## TASK DATA
☆ ☆ ☆ ☆ ☆ ☆ ☆

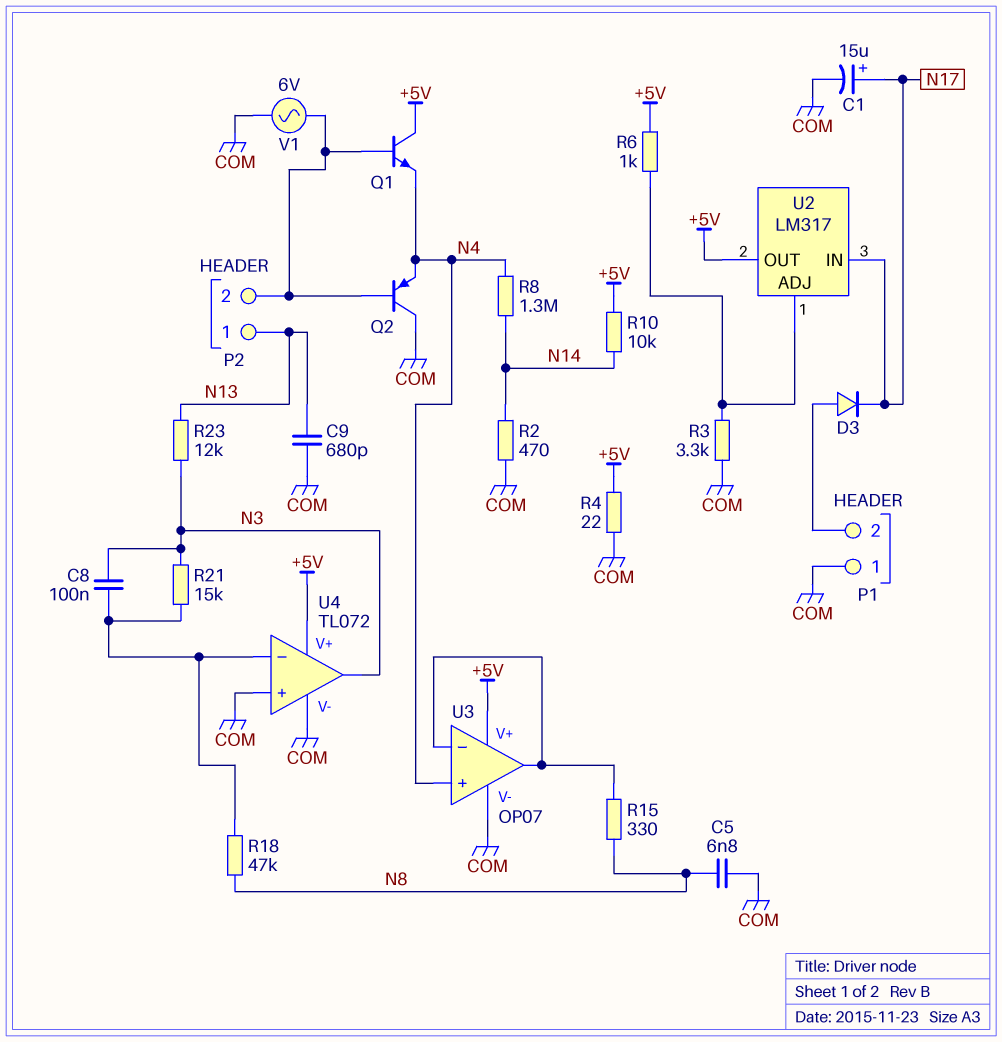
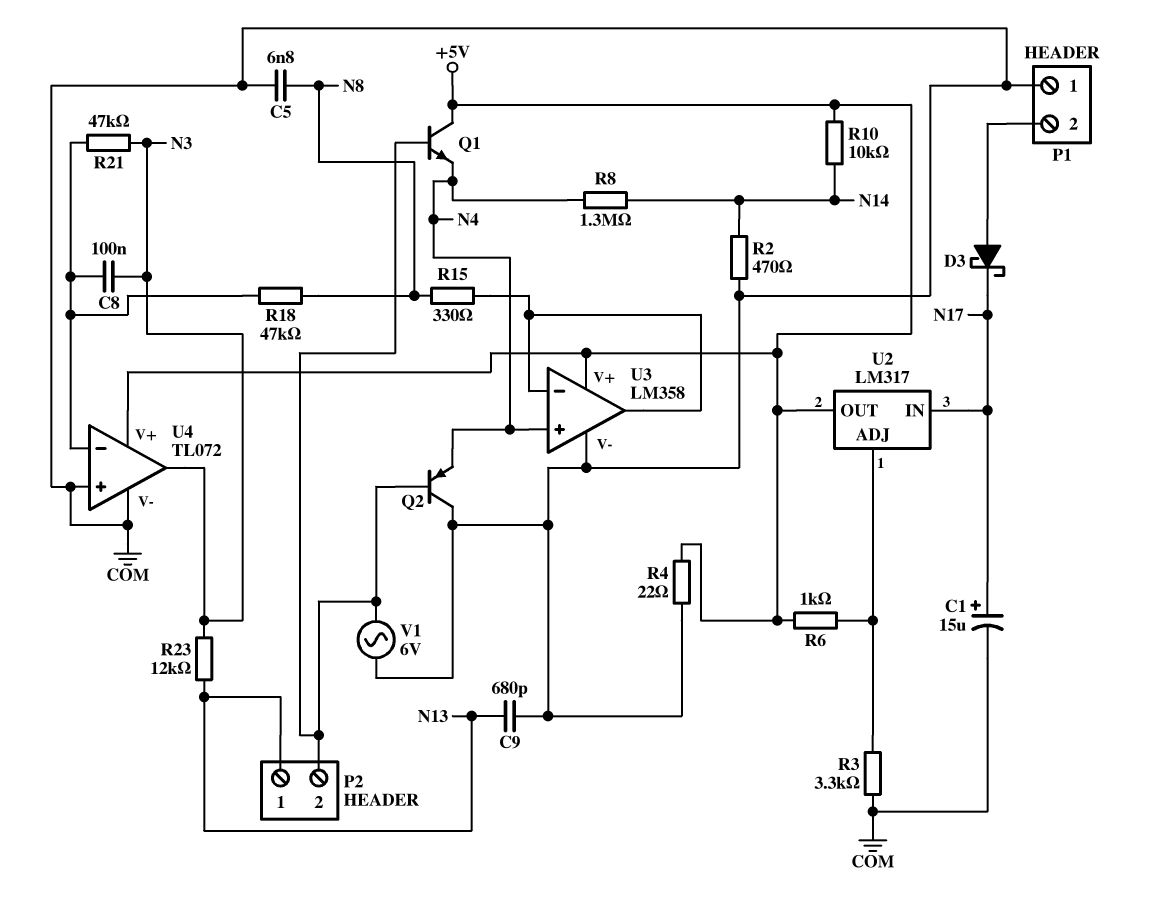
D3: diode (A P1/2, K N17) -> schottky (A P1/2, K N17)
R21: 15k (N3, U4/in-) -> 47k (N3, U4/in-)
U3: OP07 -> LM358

☆ ☆ ☆ ☆ ☆ ☆ ☆

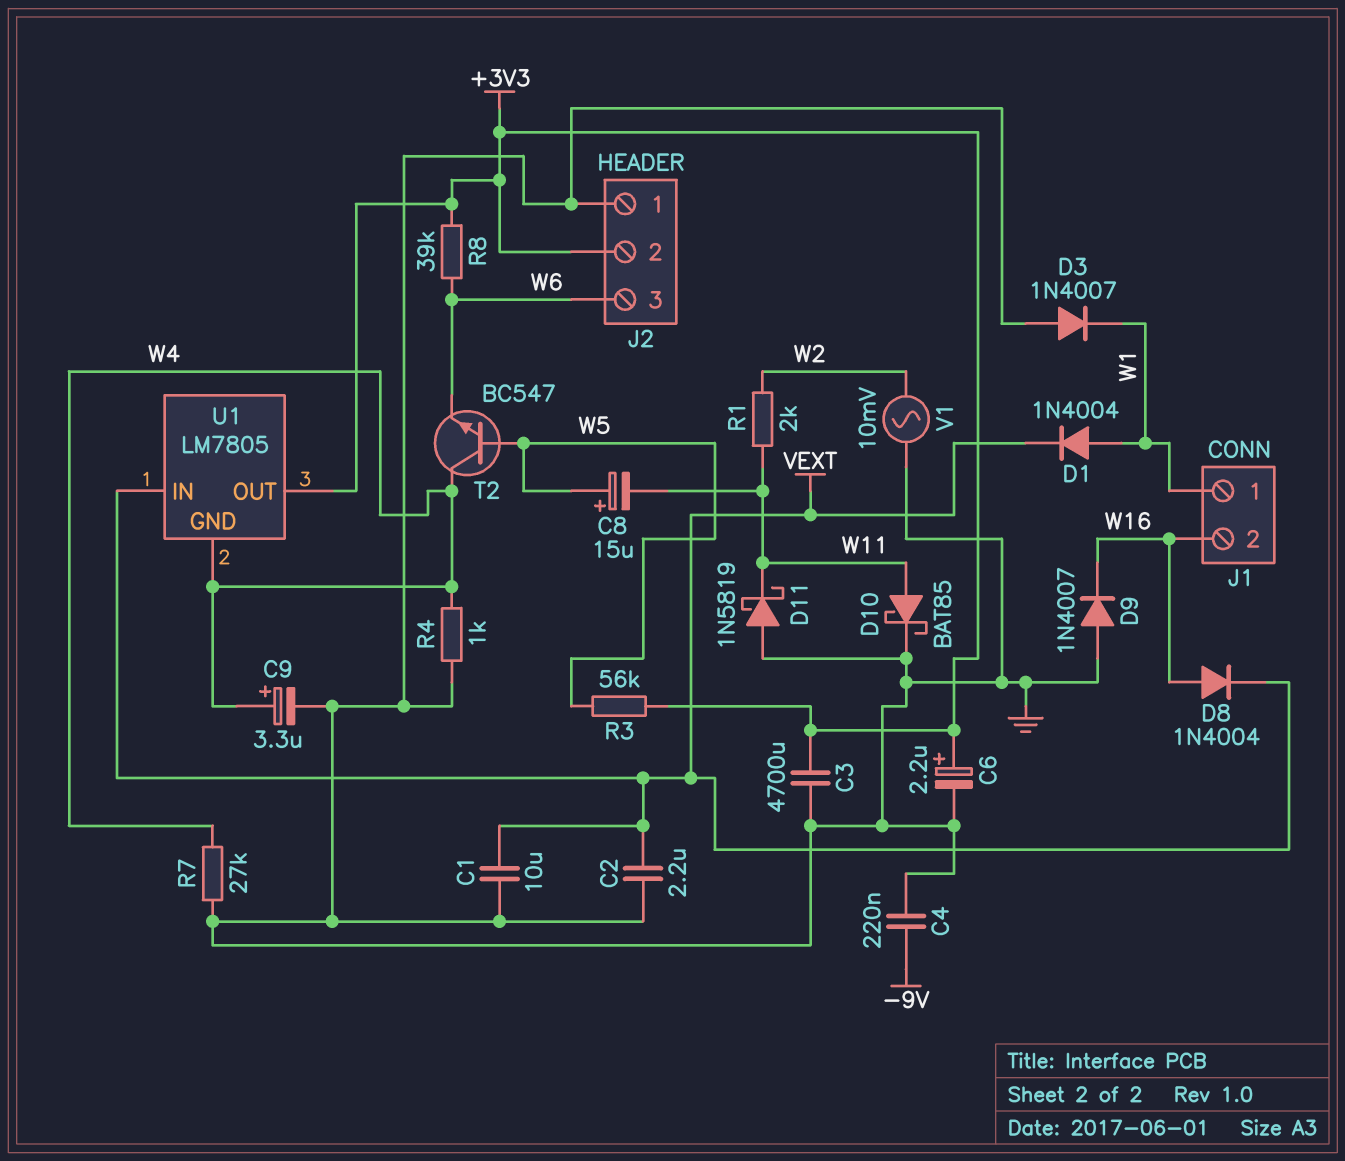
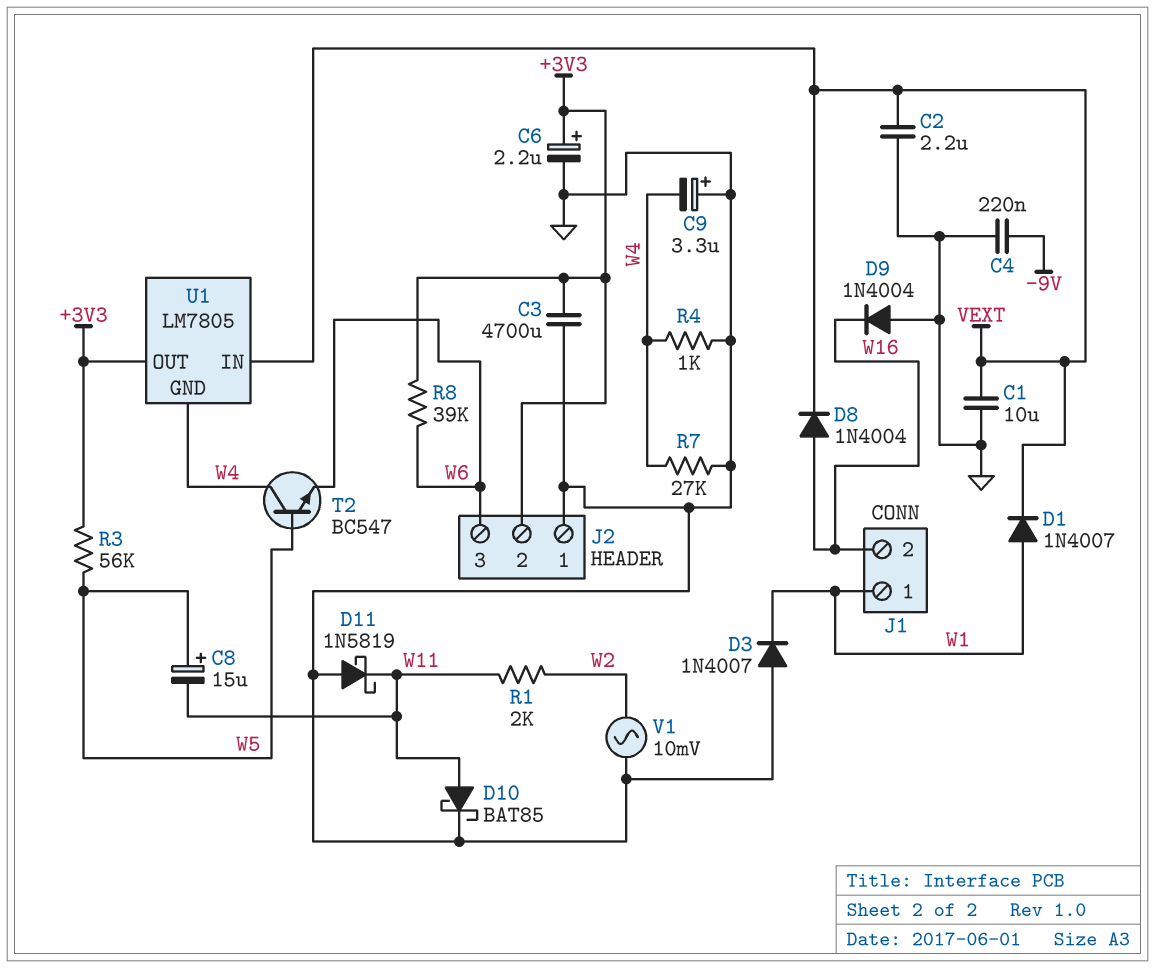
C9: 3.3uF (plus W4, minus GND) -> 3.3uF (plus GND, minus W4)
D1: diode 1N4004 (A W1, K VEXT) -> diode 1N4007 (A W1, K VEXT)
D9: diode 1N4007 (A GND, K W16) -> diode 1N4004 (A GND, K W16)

☆ ☆ ☆ ☆ ☆ ☆ ☆

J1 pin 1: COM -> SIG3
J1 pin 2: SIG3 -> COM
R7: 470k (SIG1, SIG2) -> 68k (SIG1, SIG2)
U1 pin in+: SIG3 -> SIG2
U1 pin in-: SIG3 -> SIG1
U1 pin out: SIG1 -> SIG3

☆ ☆ ☆ ☆ ☆ ☆ ☆

## YOUR OBJECTIVE
Working from the material above, retype exactly the lines from the one with "J1 pin 2: SIG3 -> COM" through the one with "U1 pin out: SIG1 -> SIG3", both included, and only those lines.

## RESULT FOR THIS EXERCISE
J1 pin 2: SIG3 -> COM
R7: 470k (SIG1, SIG2) -> 68k (SIG1, SIG2)
U1 pin in+: SIG3 -> SIG2
U1 pin in-: SIG3 -> SIG1
U1 pin out: SIG1 -> SIG3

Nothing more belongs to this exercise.